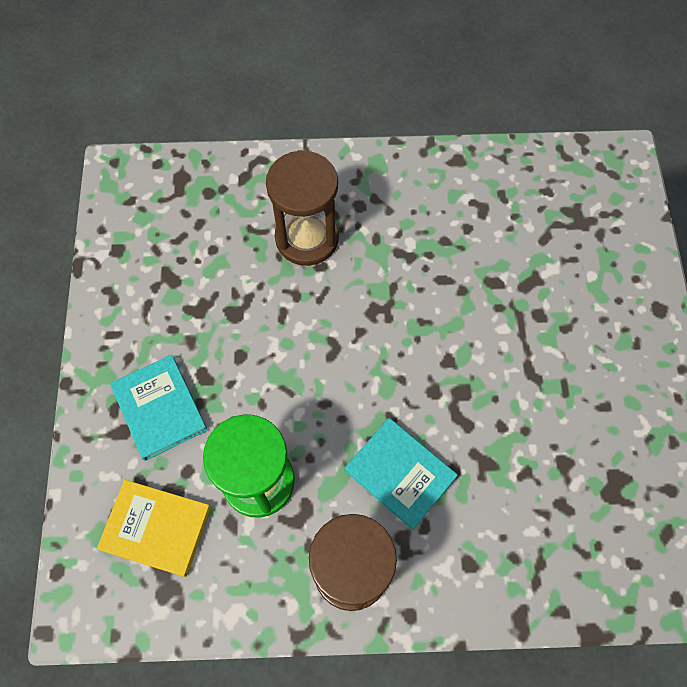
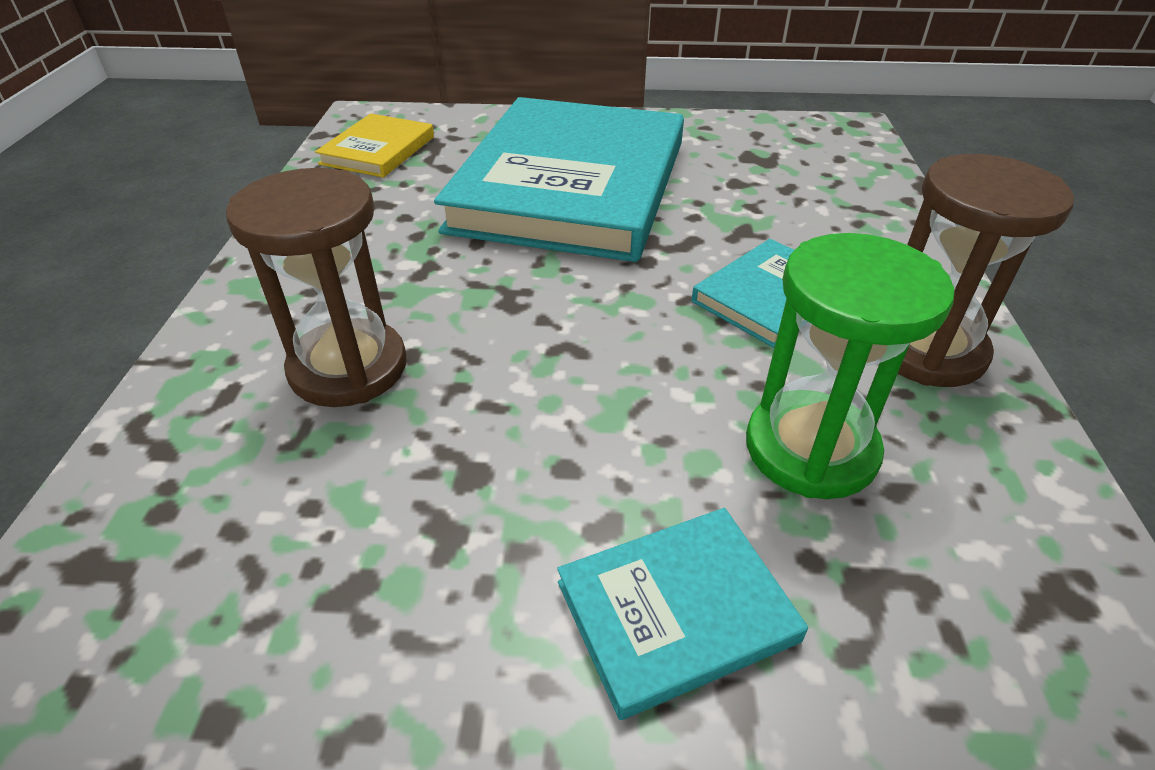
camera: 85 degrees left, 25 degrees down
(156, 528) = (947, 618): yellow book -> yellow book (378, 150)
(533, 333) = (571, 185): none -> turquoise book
______
▶ AIM OF THE TASK
Set down the line that contains "(156, 528) = (947, 618): yellow" exactly. Do the same for each later line of the data, through the end, and add nothing.

▶ RESULT
(156, 528) = (947, 618): yellow book -> yellow book (378, 150)
(533, 333) = (571, 185): none -> turquoise book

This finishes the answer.